- Task description -
Starting from the line that contains "green fork: 3 -> 8", output every remaining line of the records below exactly as it appears, that line and the last one included.

- Material for this exercise -
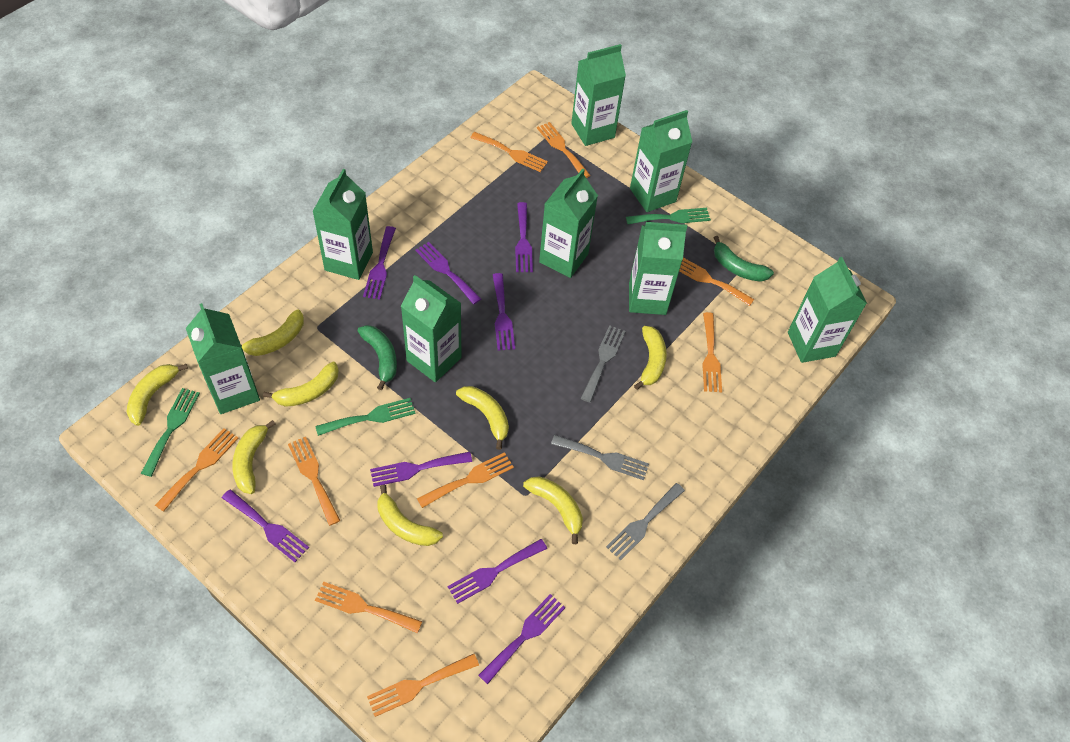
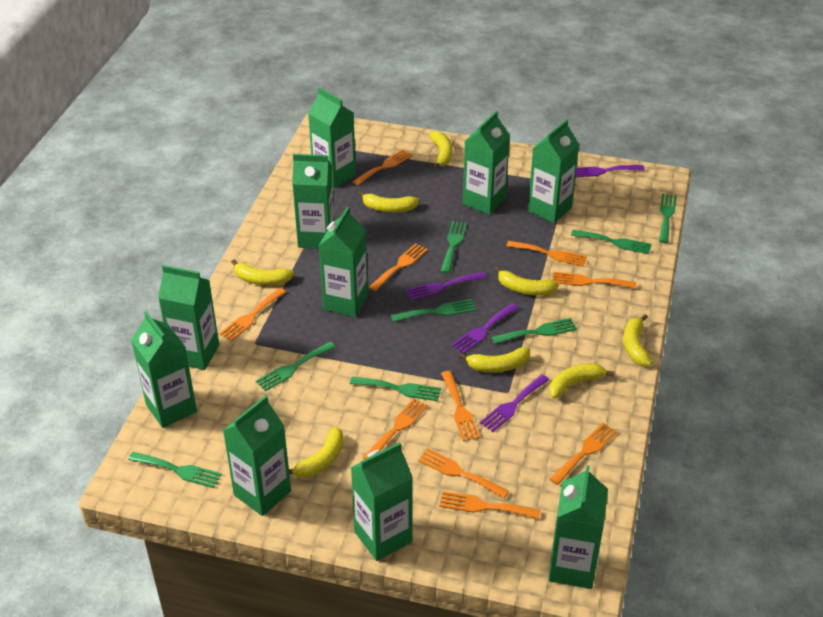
green banana: 2 -> 0
green carton: 8 -> 10
green fork: 3 -> 8
grey fork: 3 -> 0
orange fork: 9 -> 10
purple fork: 8 -> 4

- Answer box -
green fork: 3 -> 8
grey fork: 3 -> 0
orange fork: 9 -> 10
purple fork: 8 -> 4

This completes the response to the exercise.